The reply should be an exact repeat of the listing, with no pictures in it.

Top of Collected data

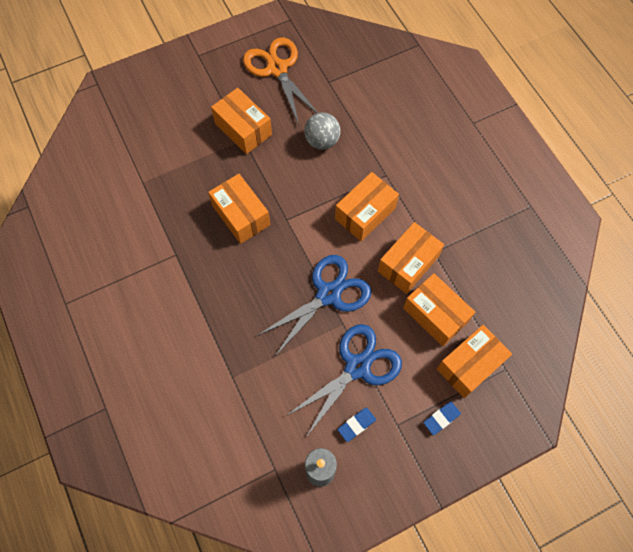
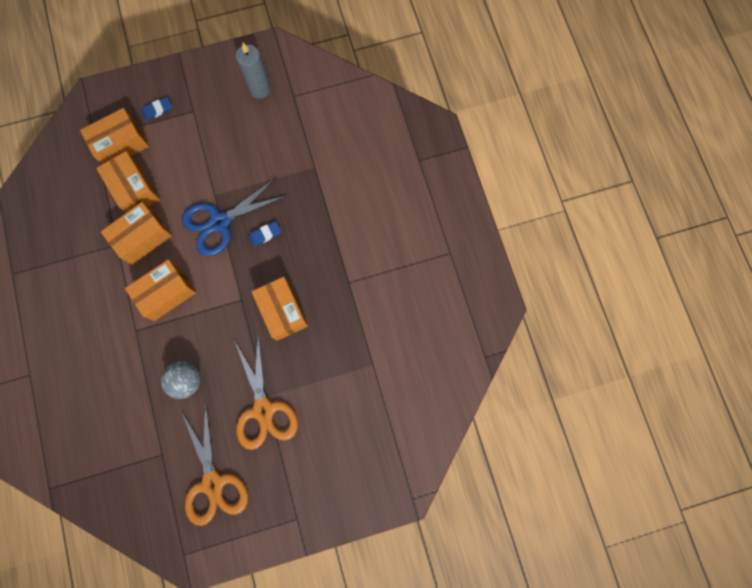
camera: 170 degrees left, 10 degrees up
(243, 129) = (263, 409): orange box -> orange scissors
(356, 425) = (224, 116): blue eraser -> blue eraser (265, 234)
(357, 367) = (212, 158): blue scissors -> none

Bottom of Collected data

Written reply
camera: 170 degrees left, 10 degrees up
(243, 129) = (263, 409): orange box -> orange scissors
(356, 425) = (224, 116): blue eraser -> blue eraser (265, 234)
(357, 367) = (212, 158): blue scissors -> none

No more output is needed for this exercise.